> **Problem statement**
On how many lines of the records below does the string "none" appear? Reply with only the number.

(Object change listings)
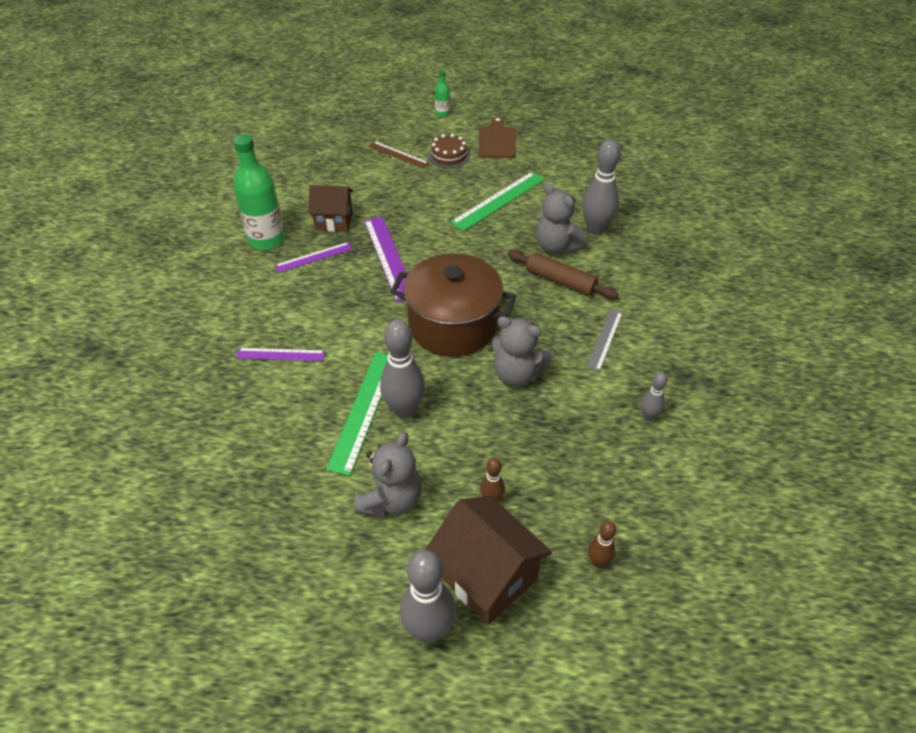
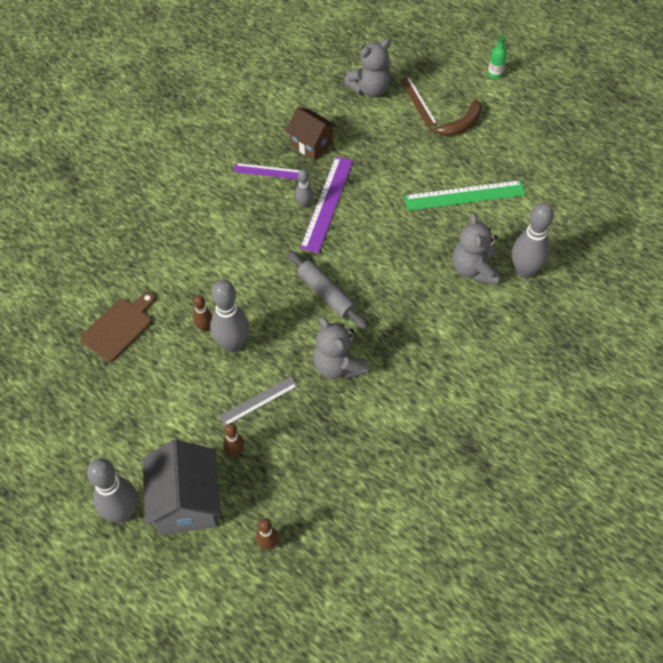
camera: 35 degrees right, 10 degrees up
(267, 240) = (247, 135): green bottle -> none
(280, 354) = (183, 246): purple ruler -> none
(363, 410) = (204, 327): green ruler -> brown bowling pin
(391, 500) = (170, 407): grey teddy bear -> grey teddy bear (370, 89)
(449, 155) = (461, 125): brown cake -> brown banana
(453, 325) = (326, 294): brown pot -> grey rolling pin
(487, 576) = (187, 502): brown house -> grey house
(497, 141) = (519, 130): brown cutting board -> brown cutting board (119, 327)
(560, 281) = (447, 304): brown rolling pin -> none
(604, 339) = (434, 378): grey ruler -> grey ruler (258, 401)
(648, 416) = (408, 463): grey bowling pin -> grey bowling pin (304, 204)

> **Task response**
3